··· Data supplied

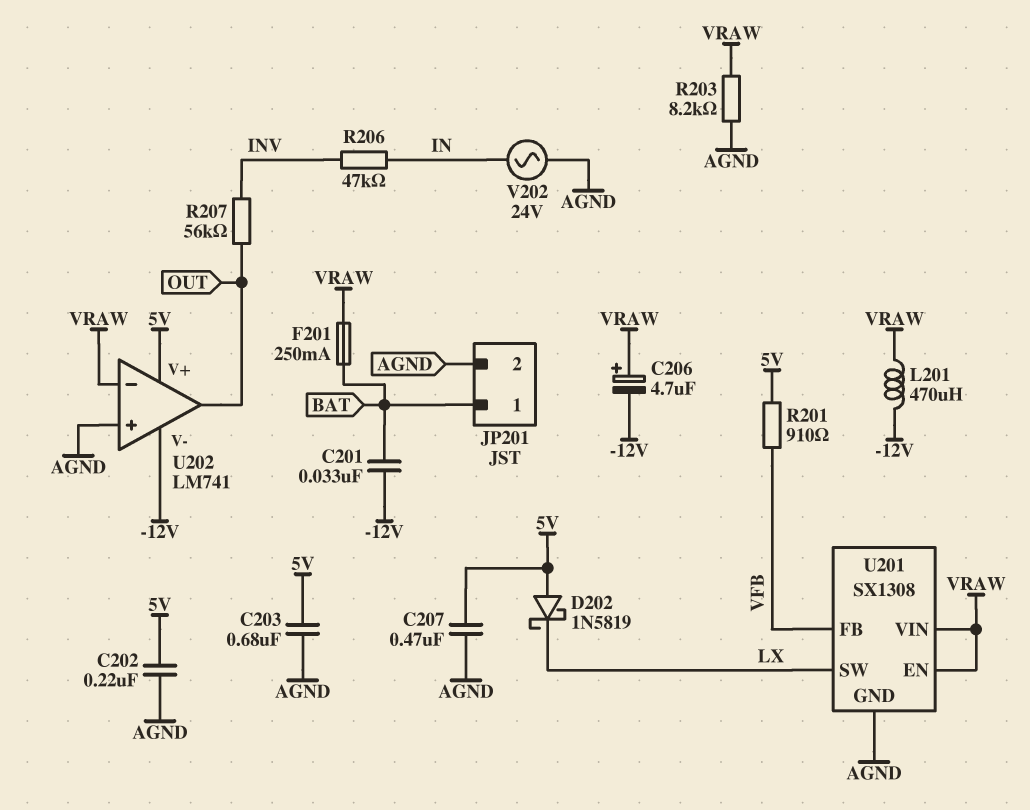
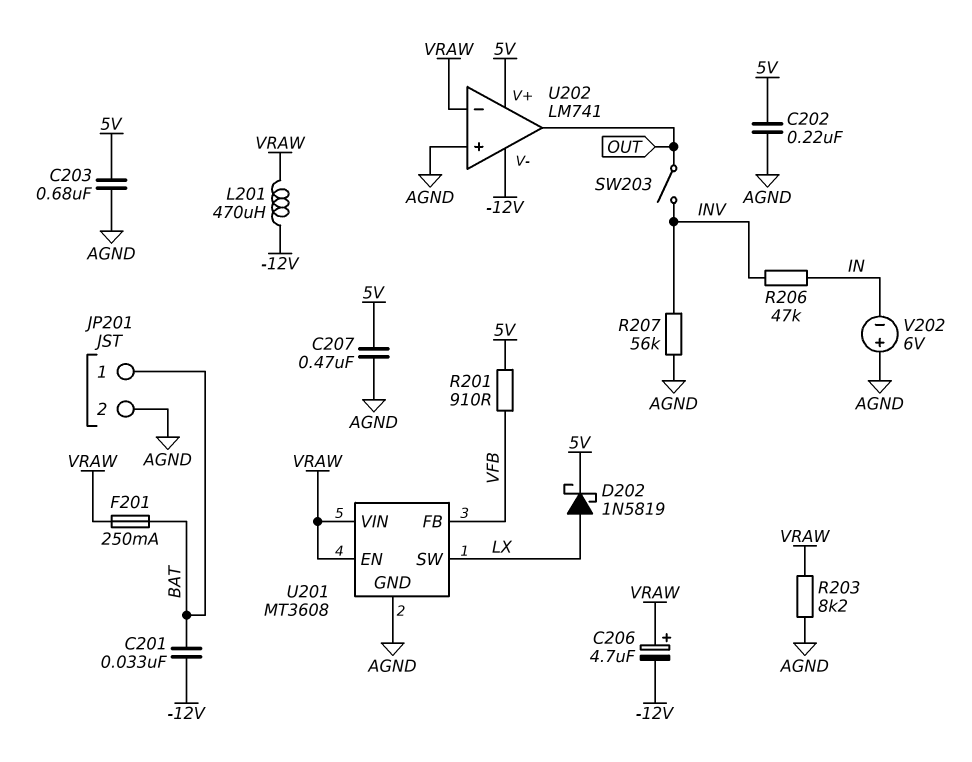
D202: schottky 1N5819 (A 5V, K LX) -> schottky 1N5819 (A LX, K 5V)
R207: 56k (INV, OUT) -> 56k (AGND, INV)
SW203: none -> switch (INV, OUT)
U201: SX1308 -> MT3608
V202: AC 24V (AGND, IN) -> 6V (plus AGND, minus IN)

······
··· Data supplied

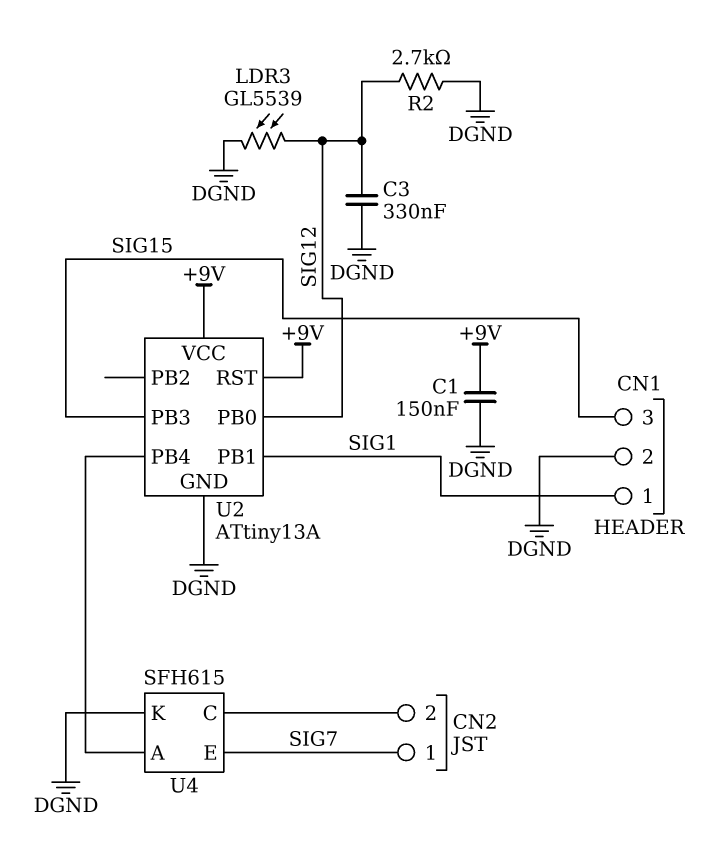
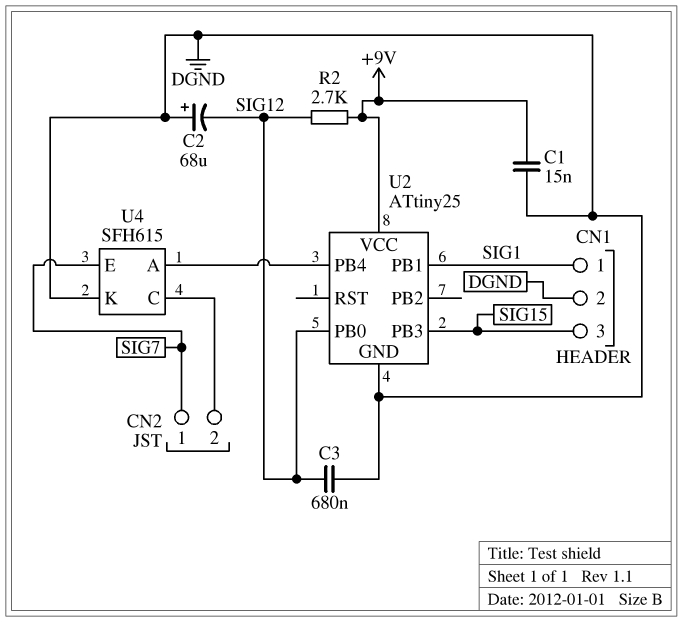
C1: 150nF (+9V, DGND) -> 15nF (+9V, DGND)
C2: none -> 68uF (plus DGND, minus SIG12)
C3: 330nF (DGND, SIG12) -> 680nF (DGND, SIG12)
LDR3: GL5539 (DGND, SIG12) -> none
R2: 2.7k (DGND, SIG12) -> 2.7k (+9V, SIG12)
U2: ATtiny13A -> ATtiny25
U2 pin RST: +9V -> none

······

### What is required:
Could you set down, exactly as written, the lines above between the one holding "LDR3: GL5539 (DGND, SIG12) -> none" and the one holding "U2 pin RST: +9V -> none", inclusive, and nothing more?

### Answer below:
LDR3: GL5539 (DGND, SIG12) -> none
R2: 2.7k (DGND, SIG12) -> 2.7k (+9V, SIG12)
U2: ATtiny13A -> ATtiny25
U2 pin RST: +9V -> none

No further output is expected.